Action item: Go through the material under this sentence. Return every line holding "brick".
-------- Data listing
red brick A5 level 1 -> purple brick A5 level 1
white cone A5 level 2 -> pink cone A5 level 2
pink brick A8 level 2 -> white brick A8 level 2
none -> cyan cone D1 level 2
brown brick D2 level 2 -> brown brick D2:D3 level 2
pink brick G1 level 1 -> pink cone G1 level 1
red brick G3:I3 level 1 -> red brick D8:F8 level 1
----------------
-------- Data listing
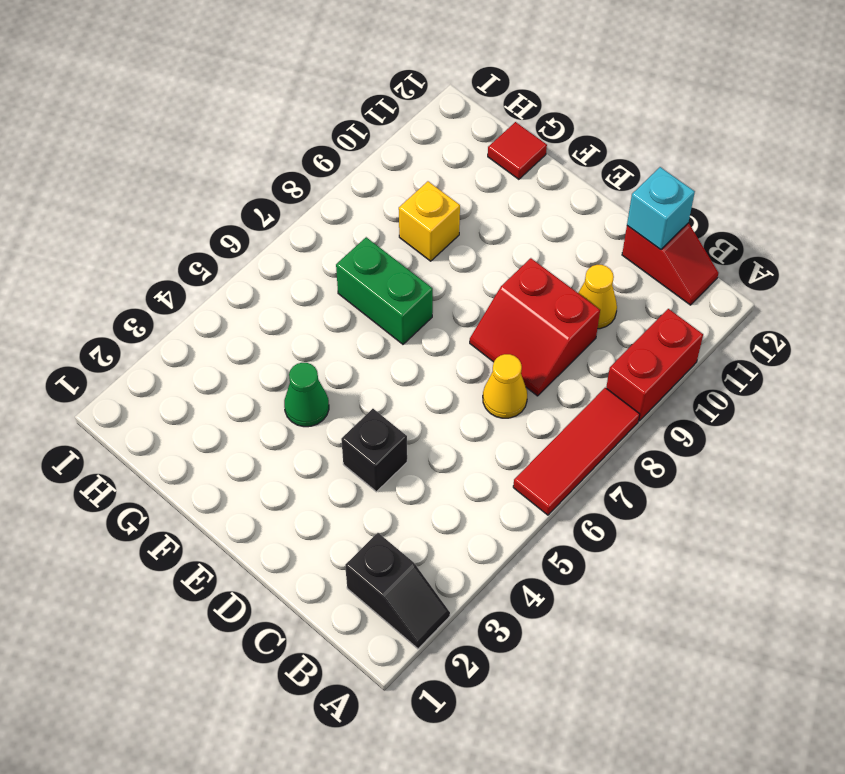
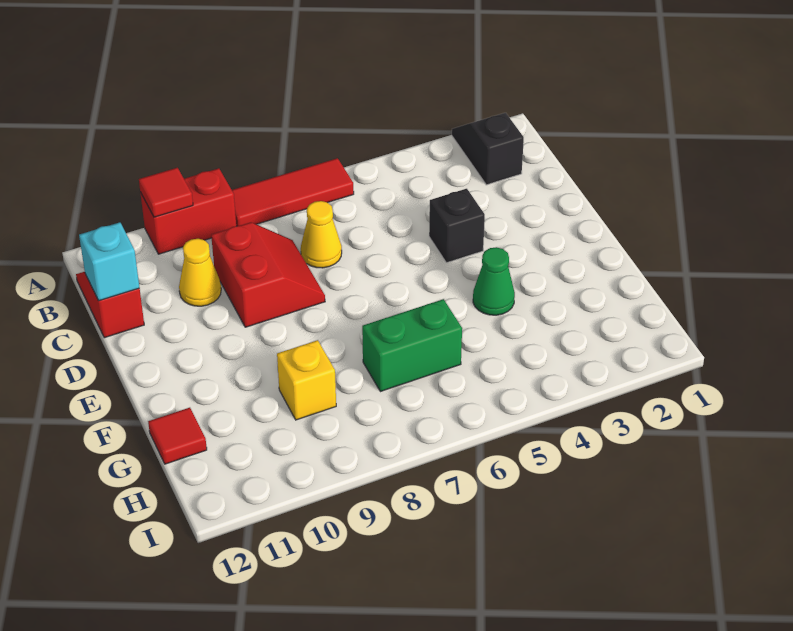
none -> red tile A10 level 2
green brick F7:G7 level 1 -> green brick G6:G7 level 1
----------------
-------- Data listing
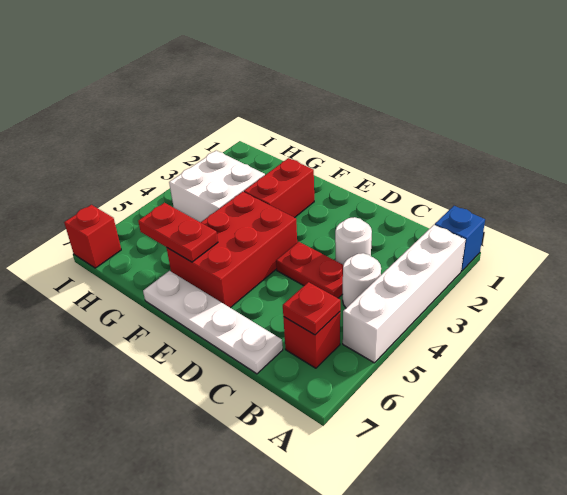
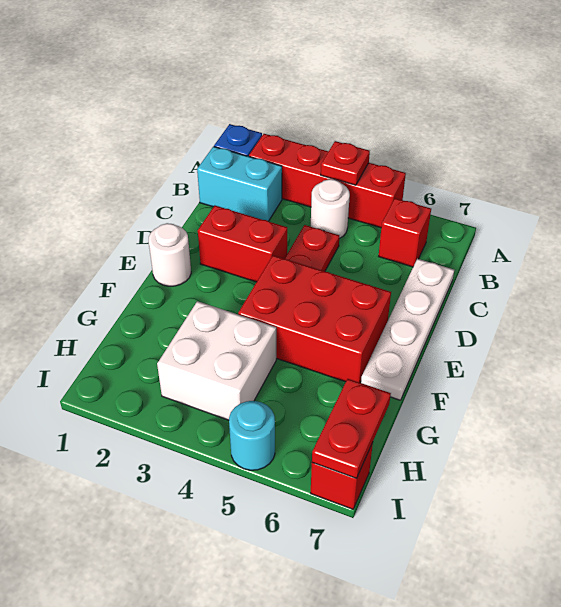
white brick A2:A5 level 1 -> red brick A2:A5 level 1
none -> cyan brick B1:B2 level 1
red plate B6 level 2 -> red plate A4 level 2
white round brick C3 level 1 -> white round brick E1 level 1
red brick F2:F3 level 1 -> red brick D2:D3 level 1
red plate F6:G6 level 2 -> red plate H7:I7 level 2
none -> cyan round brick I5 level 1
----------------
Answer area:
red brick A5 level 1 -> purple brick A5 level 1
pink brick A8 level 2 -> white brick A8 level 2
brown brick D2 level 2 -> brown brick D2:D3 level 2
pink brick G1 level 1 -> pink cone G1 level 1
red brick G3:I3 level 1 -> red brick D8:F8 level 1
green brick F7:G7 level 1 -> green brick G6:G7 level 1
white brick A2:A5 level 1 -> red brick A2:A5 level 1
none -> cyan brick B1:B2 level 1
white round brick C3 level 1 -> white round brick E1 level 1
red brick F2:F3 level 1 -> red brick D2:D3 level 1
none -> cyan round brick I5 level 1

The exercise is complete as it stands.